_Required work_. Locate, in the data below, the line that contains "window: (252, 97) -> (339, 846), moved" and the line that contains "shoe rack: (170, 197)"; reproduce exactly those two lines and every line between them, nothing more.

_Given information_.
◆ ◆ ◆ ◆

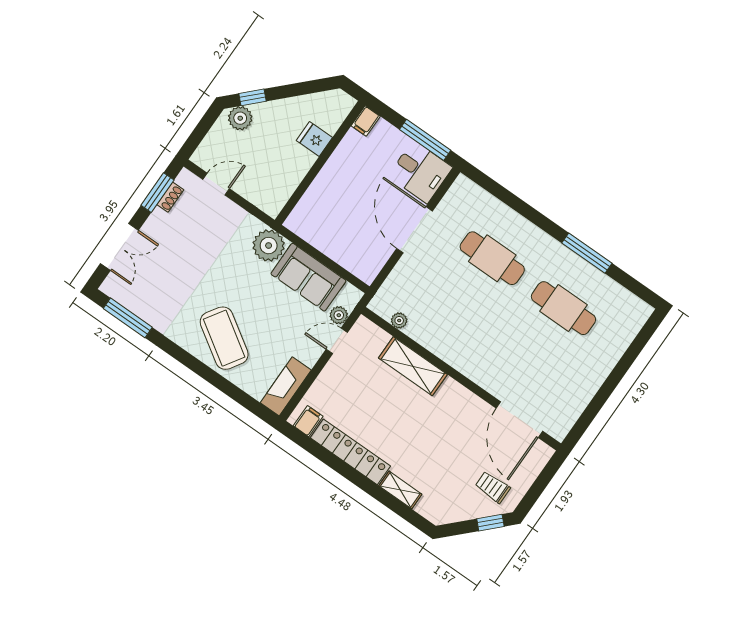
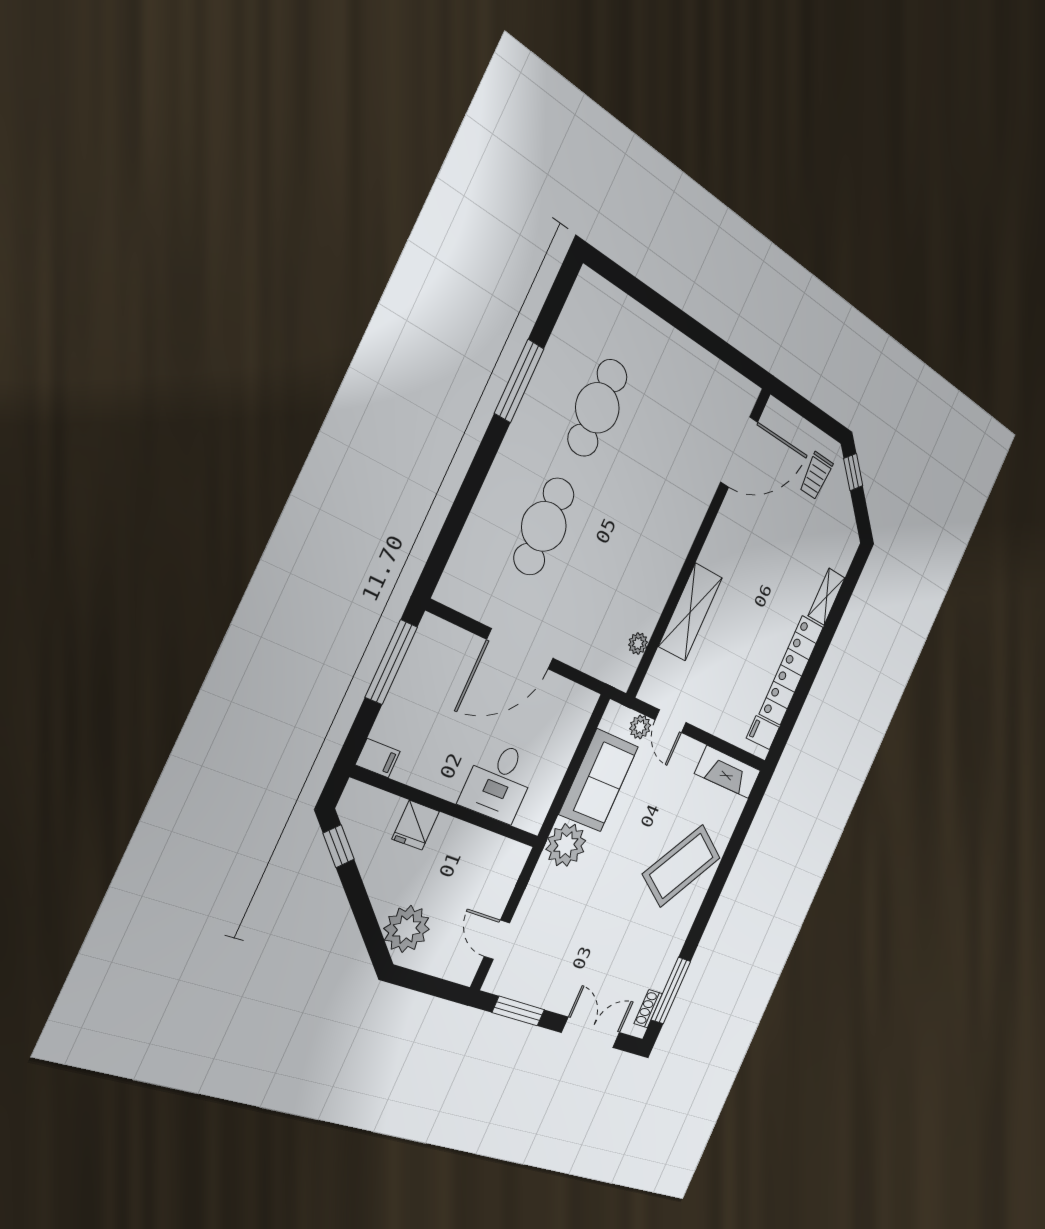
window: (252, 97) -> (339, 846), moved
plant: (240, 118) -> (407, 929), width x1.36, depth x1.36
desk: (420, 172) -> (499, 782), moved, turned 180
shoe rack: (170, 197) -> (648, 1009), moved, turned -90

◆ ◆ ◆ ◆

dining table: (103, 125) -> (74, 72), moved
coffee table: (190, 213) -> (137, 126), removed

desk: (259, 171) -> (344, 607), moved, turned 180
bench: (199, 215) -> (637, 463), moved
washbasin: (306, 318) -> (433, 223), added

◆ ◆ ◆ ◆

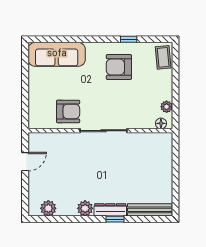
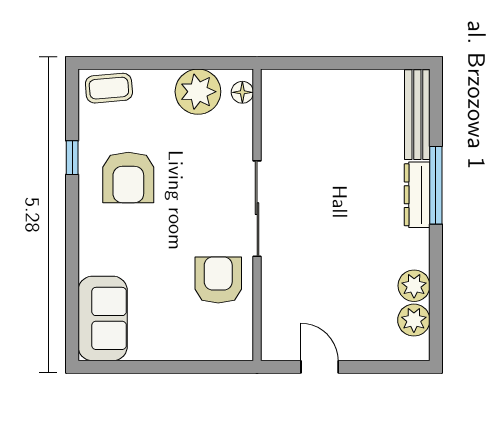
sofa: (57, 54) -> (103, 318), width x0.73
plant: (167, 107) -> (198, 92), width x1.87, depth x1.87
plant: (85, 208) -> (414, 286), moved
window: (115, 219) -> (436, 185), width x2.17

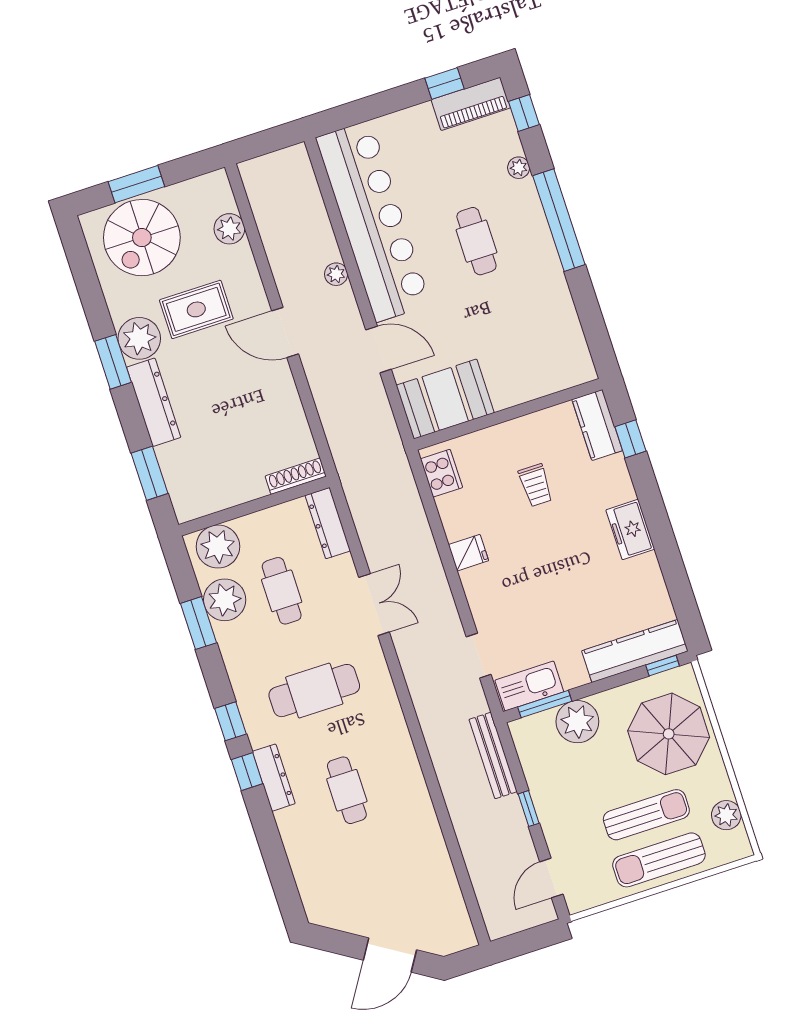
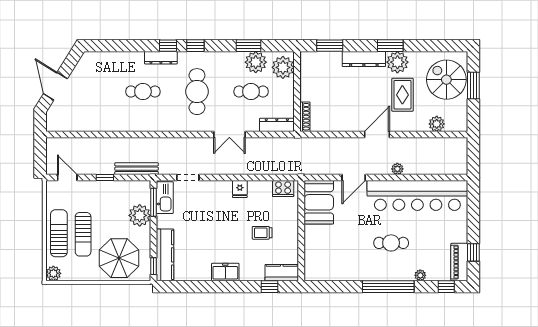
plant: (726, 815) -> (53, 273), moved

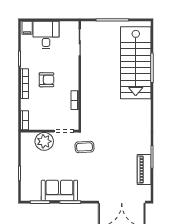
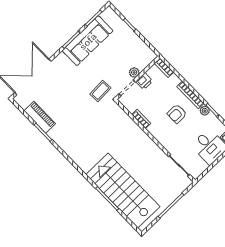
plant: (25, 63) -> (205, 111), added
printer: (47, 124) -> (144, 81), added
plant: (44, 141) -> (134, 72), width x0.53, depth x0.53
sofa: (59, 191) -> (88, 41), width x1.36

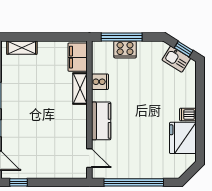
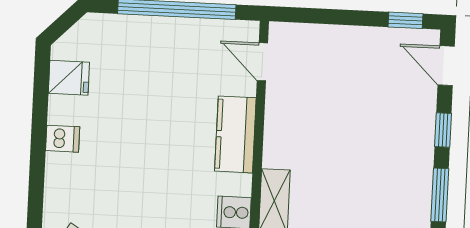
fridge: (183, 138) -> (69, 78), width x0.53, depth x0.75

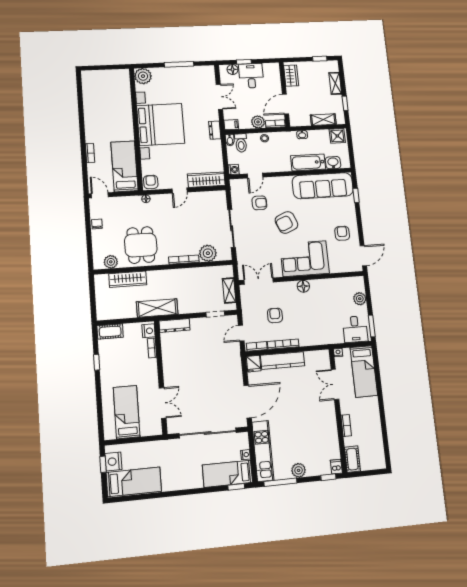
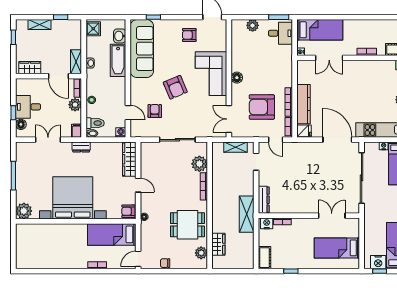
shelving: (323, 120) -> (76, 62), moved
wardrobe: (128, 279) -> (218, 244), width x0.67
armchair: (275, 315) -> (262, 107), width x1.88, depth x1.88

◆ ◆ ◆ ◆

_Result_.
window: (252, 97) -> (339, 846), moved
plant: (240, 118) -> (407, 929), width x1.36, depth x1.36
desk: (420, 172) -> (499, 782), moved, turned 180
shoe rack: (170, 197) -> (648, 1009), moved, turned -90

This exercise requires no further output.